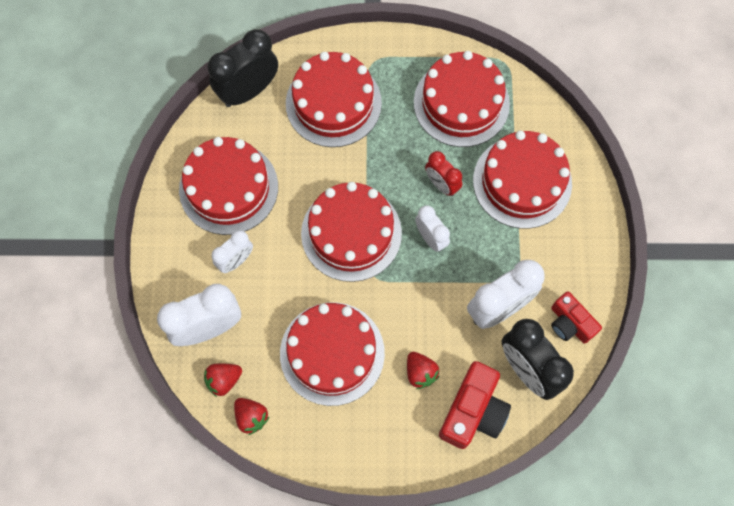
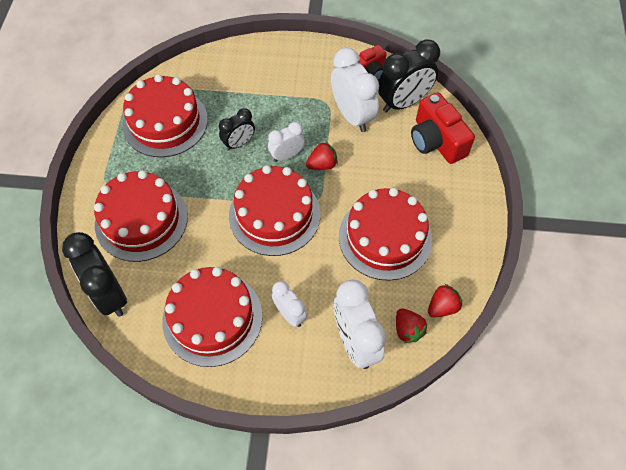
camera: 85 degrees left, 10 degrees down
(420, 373) = (404, 173): red strawberry -> red strawberry (322, 164)
(441, 184) = (239, 143): red clock -> black clock
(473, 411) = (436, 141): red camera -> red camera turned 150 degrees counterclockwise
(522, 182) = (246, 89): red cake -> none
==============================
Copy out each line of the data that has the word "camera" in it.

camera: 85 degrees left, 10 degrees down
(473, 411) = (436, 141): red camera -> red camera turned 150 degrees counterclockwise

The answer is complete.